JOB:
In the entries below, count the lines that include the word "none" and reply with the number alone.

AVAILABLE DATA:
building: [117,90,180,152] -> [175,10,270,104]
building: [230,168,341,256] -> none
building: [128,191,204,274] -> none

* * *

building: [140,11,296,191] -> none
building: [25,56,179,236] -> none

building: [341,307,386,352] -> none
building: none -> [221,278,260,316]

EXPECTED ANSWER:
6